**TASK ITEM:**
Only the lines from the one with "blue semicircle: (210, 335)" through the end of the material are wanted, copied exactly and with the pictures left out.

__________________________________________________

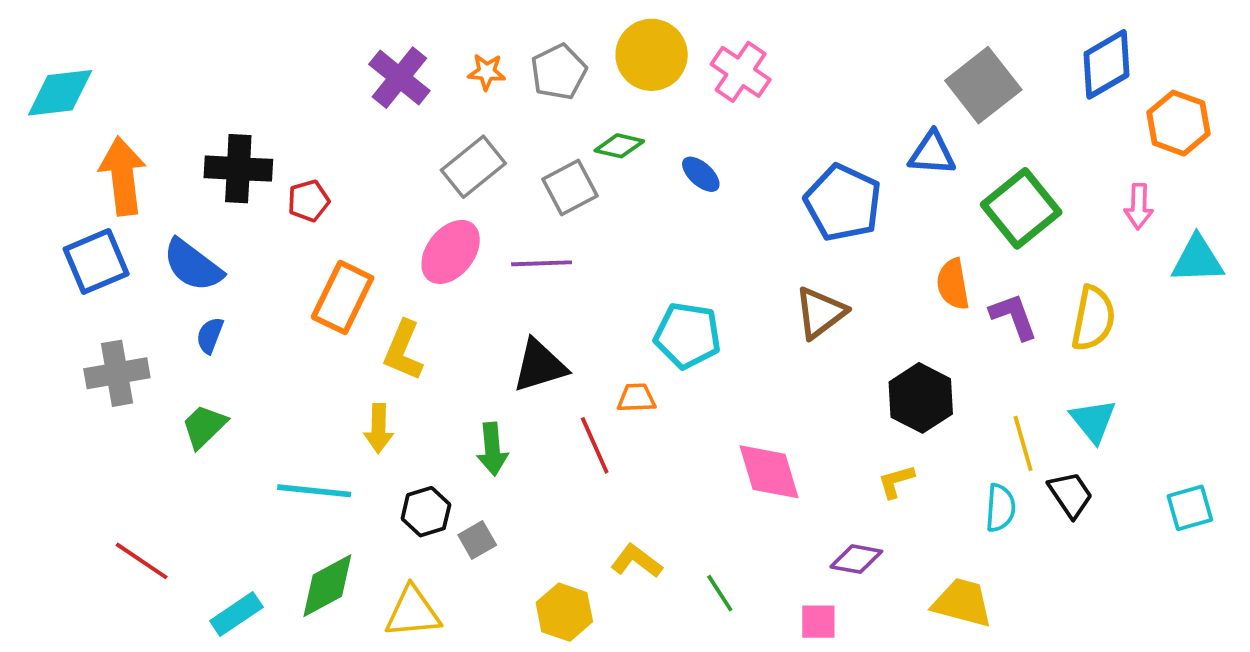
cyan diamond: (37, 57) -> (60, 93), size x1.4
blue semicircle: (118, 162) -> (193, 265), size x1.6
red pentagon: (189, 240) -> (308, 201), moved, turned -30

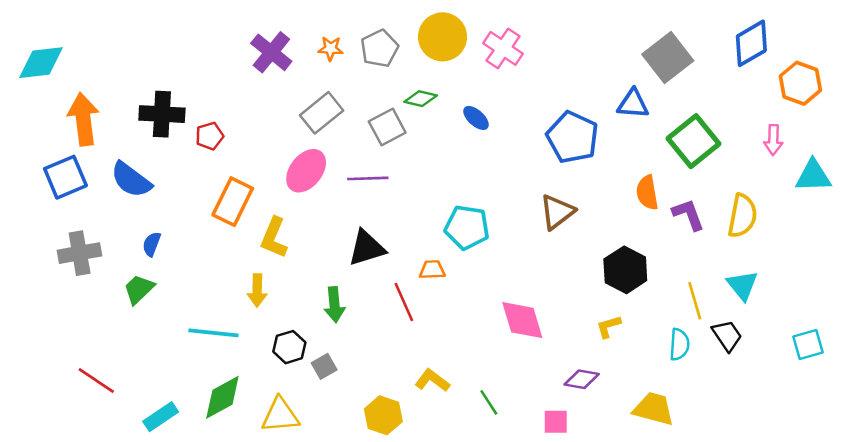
blue semicircle: (210, 335) -> (152, 244), moved

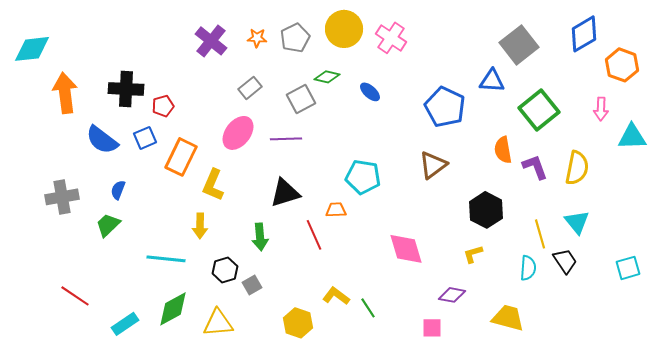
gray rectangle: (322, 113) -> (250, 88), size x0.7
blue square: (65, 177) -> (145, 138), moved, size x0.7
green line: (489, 402) -> (368, 308), moved

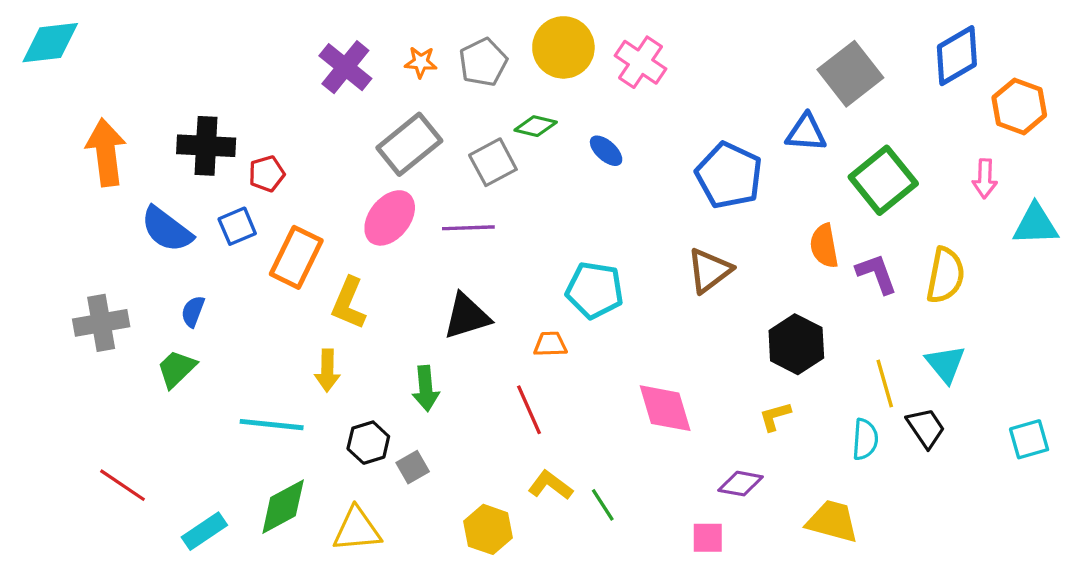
cyan diamond: (32, 49) -> (50, 43), moved
gray rectangle: (250, 88) -> (409, 144), size x1.6
red line: (314, 235) -> (529, 410), moved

__________________________________________________

**RESPONSE TO THE EXERCISE:**
blue semicircle: (210, 335) -> (152, 244), moved

gray rectangle: (322, 113) -> (250, 88), size x0.7
blue square: (65, 177) -> (145, 138), moved, size x0.7
green line: (489, 402) -> (368, 308), moved

cyan diamond: (32, 49) -> (50, 43), moved
gray rectangle: (250, 88) -> (409, 144), size x1.6
red line: (314, 235) -> (529, 410), moved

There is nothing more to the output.